Exercise aim: An exact, complete copy of the entries below is required, minus any pictures.

Task inputs:
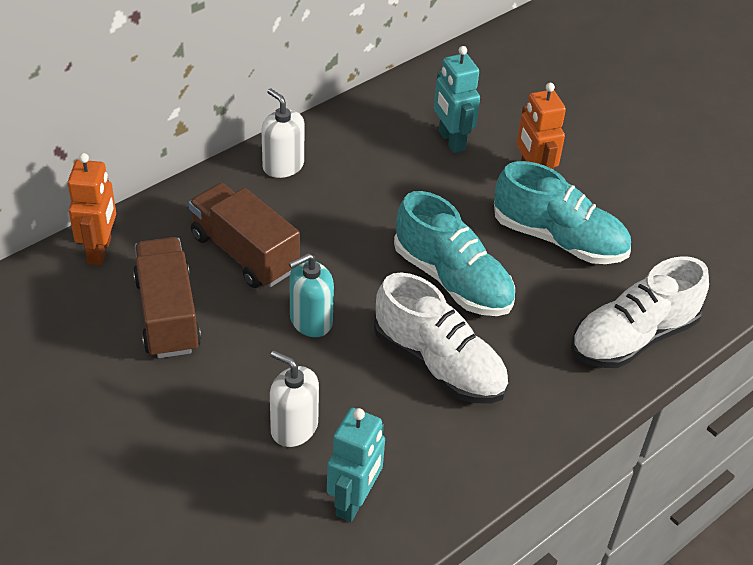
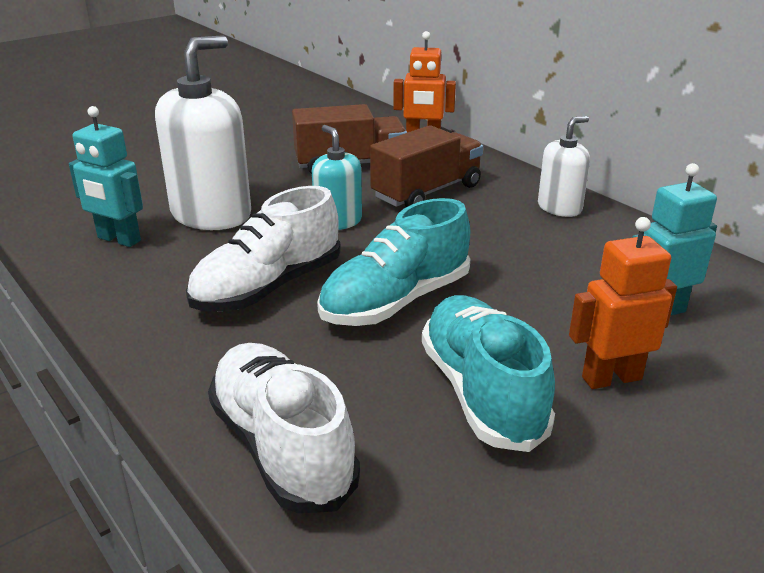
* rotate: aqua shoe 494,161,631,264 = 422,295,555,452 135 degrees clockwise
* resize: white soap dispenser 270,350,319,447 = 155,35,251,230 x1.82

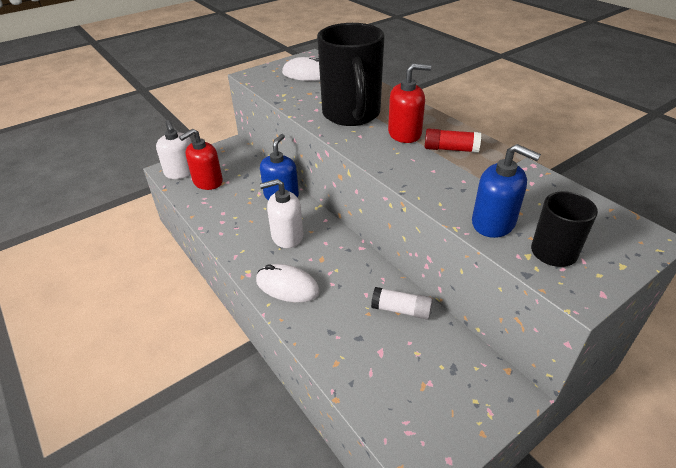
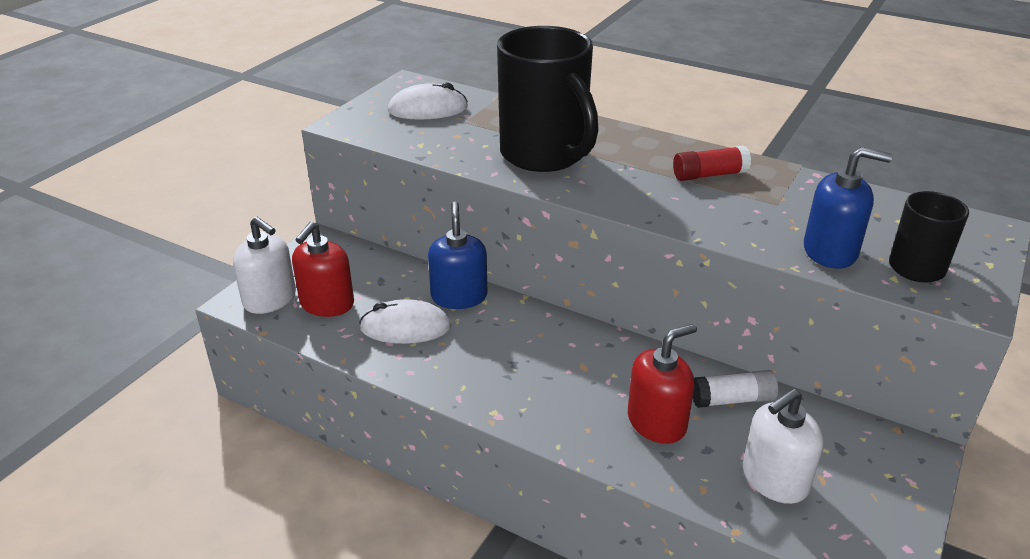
* move: white mouse 256,264,320,303 to 359,299,452,344
* move: white soap dispenser 260,179,303,248 to 743,389,823,504
* move: crimson soap dispenser 388,63,431,143 to 628,324,697,444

Answer space:
* rotate: aqua shoe 494,161,631,264 = 422,295,555,452 135 degrees clockwise
* resize: white soap dispenser 270,350,319,447 = 155,35,251,230 x1.82

* move: white mouse 256,264,320,303 to 359,299,452,344
* move: white soap dispenser 260,179,303,248 to 743,389,823,504
* move: crimson soap dispenser 388,63,431,143 to 628,324,697,444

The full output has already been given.